- WHAT TO WORK ON -
Where the line containing "rotated,purple camera,495 353" appears below, start there and repeat each line exactly to the end. Leave the pictures out.

- MATERIAL PROVIDED -
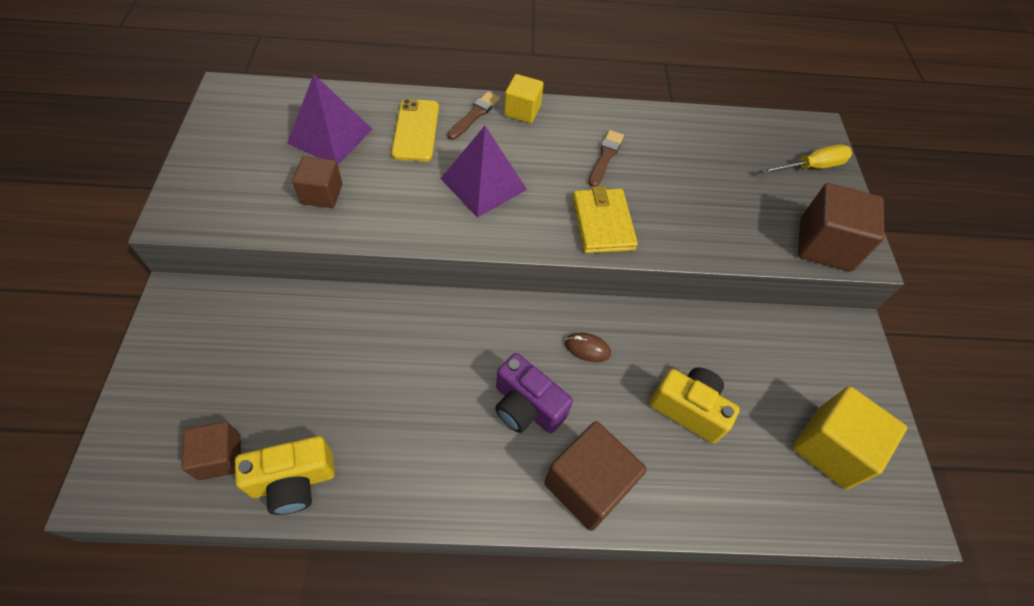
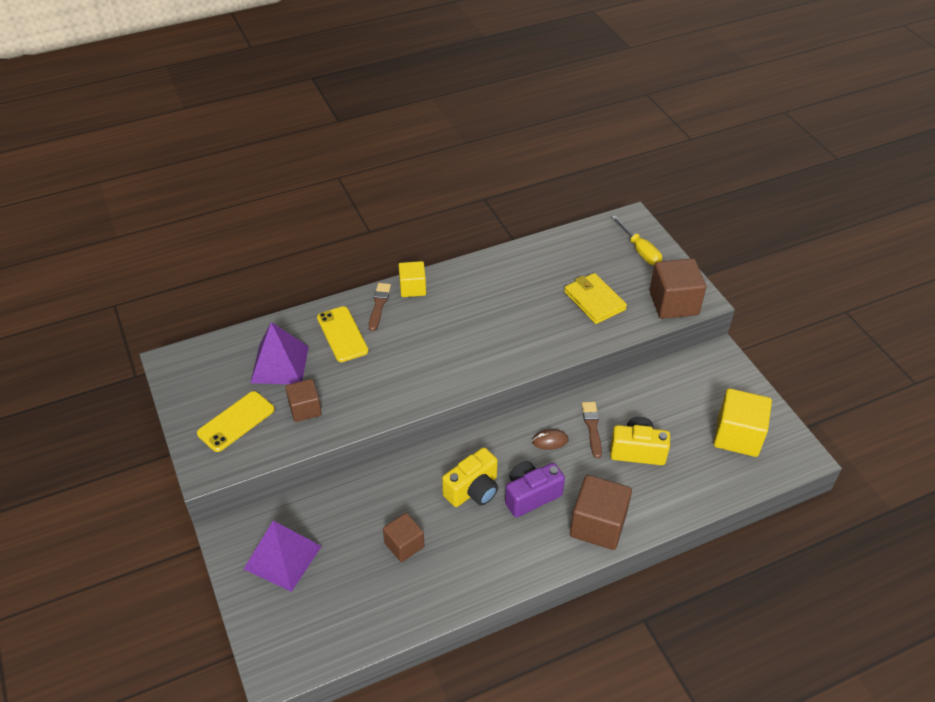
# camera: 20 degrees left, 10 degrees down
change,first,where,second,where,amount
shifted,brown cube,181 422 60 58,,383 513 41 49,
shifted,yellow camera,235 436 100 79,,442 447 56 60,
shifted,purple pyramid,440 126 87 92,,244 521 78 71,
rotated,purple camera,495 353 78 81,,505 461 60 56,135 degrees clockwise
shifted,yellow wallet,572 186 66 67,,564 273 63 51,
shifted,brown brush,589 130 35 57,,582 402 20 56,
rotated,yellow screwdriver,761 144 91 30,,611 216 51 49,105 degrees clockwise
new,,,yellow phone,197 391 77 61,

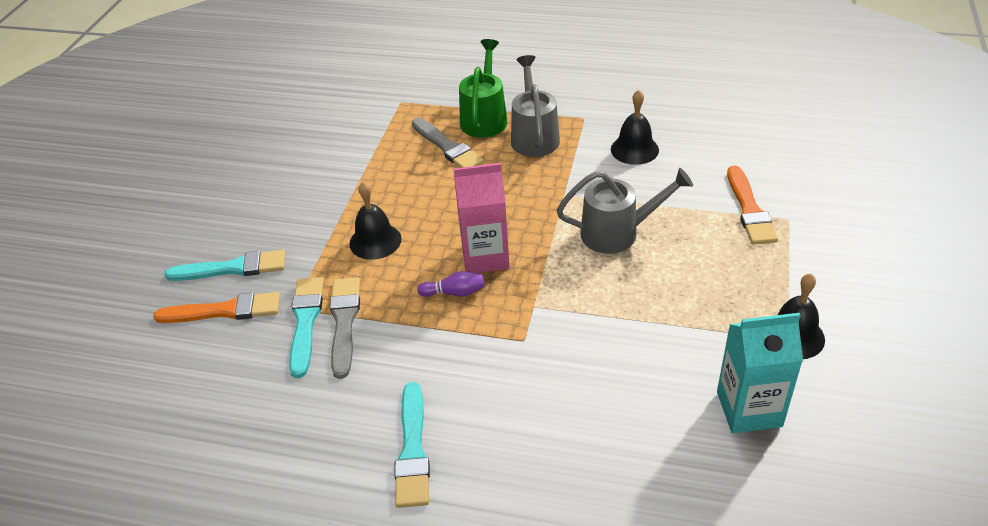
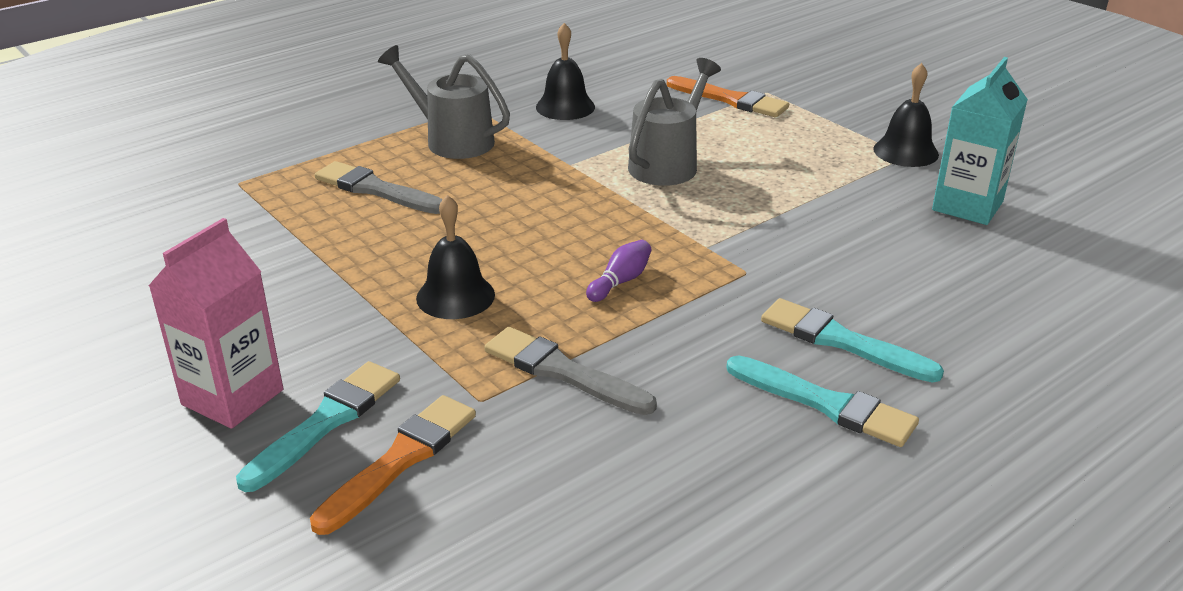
# camera: 55 degrees left, 10 degrees down
change,first,where,second,where,amount
shifted,turquoise brush,289 277 35 101,,761 298 183 85,
rotated,grey brush,412 117 72 51,,315 161 128 53,150 degrees counterclockwise
shifted,pink carton,454 163 56 110,,149 218 134 211,
gone,green watering can,459 39 48 99,,,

- TASK RESULT -
rotated,purple camera,495 353 78 81,,505 461 60 56,135 degrees clockwise
shifted,yellow wallet,572 186 66 67,,564 273 63 51,
shifted,brown brush,589 130 35 57,,582 402 20 56,
rotated,yellow screwdriver,761 144 91 30,,611 216 51 49,105 degrees clockwise
new,,,yellow phone,197 391 77 61,

# camera: 55 degrees left, 10 degrees down
change,first,where,second,where,amount
shifted,turquoise brush,289 277 35 101,,761 298 183 85,
rotated,grey brush,412 117 72 51,,315 161 128 53,150 degrees counterclockwise
shifted,pink carton,454 163 56 110,,149 218 134 211,
gone,green watering can,459 39 48 99,,,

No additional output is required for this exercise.